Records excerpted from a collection

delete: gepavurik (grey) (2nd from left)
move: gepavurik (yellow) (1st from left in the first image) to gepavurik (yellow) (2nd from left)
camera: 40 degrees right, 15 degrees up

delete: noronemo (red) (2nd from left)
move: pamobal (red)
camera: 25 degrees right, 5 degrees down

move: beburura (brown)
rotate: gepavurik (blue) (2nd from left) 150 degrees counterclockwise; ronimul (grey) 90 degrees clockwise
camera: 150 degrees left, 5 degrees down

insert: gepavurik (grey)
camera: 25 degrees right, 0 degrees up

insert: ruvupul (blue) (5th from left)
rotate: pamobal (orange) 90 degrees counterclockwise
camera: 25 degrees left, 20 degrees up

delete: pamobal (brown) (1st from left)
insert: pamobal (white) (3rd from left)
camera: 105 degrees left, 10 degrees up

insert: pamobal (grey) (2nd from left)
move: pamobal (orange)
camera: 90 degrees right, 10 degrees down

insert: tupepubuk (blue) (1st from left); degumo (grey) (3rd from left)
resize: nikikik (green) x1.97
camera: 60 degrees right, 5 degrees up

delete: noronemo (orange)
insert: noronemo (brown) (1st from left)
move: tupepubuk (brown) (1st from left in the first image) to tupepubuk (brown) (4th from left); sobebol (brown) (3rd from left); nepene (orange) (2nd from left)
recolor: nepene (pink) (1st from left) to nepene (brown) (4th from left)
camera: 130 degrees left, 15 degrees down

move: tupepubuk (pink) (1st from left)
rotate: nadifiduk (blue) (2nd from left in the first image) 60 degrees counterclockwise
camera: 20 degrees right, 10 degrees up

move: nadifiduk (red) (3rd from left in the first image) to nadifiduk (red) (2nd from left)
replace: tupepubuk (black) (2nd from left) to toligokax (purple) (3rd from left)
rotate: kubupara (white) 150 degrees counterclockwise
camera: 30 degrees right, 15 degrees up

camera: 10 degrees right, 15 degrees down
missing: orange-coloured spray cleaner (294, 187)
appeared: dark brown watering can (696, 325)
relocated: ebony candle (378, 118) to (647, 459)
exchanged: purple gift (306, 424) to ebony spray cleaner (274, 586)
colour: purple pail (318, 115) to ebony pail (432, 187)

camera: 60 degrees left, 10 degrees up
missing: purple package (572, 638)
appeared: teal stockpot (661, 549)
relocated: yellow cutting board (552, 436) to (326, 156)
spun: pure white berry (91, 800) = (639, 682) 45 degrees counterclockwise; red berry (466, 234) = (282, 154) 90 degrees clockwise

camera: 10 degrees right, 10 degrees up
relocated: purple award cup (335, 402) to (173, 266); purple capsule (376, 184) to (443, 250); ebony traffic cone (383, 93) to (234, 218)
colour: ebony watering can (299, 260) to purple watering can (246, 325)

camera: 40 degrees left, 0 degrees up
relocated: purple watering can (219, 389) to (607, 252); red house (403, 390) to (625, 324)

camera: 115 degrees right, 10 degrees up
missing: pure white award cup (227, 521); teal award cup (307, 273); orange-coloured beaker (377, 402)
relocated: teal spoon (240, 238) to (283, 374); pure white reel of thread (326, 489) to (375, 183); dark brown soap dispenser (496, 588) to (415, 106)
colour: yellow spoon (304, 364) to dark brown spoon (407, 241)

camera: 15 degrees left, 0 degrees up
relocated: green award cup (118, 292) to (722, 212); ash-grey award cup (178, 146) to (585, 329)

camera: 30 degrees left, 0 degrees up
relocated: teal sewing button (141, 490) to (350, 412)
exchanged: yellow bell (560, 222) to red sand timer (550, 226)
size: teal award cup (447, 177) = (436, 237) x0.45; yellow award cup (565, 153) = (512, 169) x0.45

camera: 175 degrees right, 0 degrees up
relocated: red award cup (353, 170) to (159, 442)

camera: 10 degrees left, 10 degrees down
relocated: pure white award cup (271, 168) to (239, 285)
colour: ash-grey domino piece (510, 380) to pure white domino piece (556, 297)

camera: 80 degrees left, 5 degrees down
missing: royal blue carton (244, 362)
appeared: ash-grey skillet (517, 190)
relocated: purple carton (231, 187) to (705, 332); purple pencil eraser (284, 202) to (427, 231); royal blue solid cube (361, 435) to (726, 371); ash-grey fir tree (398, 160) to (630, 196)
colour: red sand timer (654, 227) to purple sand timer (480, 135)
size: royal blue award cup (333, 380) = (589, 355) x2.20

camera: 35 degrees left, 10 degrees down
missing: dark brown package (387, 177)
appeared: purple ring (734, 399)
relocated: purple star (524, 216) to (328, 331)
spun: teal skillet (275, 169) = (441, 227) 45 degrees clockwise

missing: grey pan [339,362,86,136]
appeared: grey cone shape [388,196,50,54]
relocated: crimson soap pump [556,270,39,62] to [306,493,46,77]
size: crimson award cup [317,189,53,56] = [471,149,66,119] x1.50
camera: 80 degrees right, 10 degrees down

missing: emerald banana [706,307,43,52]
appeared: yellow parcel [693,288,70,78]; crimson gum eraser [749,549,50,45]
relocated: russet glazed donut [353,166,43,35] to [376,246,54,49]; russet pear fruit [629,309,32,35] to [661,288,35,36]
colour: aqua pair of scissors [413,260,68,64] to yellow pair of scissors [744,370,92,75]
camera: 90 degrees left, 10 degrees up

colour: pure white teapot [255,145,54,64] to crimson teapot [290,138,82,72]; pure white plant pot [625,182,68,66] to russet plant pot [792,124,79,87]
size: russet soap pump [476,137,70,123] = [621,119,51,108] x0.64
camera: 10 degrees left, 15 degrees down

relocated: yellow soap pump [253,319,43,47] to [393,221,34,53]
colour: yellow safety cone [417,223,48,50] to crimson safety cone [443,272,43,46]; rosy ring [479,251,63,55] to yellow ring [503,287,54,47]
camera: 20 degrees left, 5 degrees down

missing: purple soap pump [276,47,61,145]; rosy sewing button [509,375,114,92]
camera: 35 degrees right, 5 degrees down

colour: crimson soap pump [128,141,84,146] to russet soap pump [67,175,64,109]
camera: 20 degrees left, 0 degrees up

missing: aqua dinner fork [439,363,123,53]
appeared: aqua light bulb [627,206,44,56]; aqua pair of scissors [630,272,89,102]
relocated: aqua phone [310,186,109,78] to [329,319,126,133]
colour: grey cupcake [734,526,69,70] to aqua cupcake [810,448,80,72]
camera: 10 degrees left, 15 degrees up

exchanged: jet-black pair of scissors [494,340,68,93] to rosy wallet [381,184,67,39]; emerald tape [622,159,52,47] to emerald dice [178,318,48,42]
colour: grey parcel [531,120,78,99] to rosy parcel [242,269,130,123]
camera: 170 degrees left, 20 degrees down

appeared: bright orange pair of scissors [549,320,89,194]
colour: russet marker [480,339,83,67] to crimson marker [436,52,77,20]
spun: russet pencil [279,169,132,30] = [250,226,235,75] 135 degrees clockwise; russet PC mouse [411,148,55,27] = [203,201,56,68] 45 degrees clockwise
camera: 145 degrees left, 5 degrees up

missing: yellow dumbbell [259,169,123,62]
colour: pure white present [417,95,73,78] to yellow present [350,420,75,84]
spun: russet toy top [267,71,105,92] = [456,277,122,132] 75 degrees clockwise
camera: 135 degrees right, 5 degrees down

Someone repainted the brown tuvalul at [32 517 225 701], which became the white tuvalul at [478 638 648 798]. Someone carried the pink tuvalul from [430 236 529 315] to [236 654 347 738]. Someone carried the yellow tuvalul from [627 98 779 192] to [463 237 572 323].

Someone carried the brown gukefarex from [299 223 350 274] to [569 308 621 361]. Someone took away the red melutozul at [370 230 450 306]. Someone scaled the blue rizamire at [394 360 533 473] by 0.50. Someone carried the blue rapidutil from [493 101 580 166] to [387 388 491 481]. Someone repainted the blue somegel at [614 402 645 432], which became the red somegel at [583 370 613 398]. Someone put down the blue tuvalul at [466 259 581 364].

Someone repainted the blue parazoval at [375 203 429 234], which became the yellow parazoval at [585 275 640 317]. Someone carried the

#### What the task asks:
Beginning at the top of the entries above, output each line exactly, and end with the line in which "move: gepavurik (yellow)" appears.

#### Solution to this task:
delete: gepavurik (grey) (2nd from left)
move: gepavurik (yellow) (1st from left in the first image) to gepavurik (yellow) (2nd from left)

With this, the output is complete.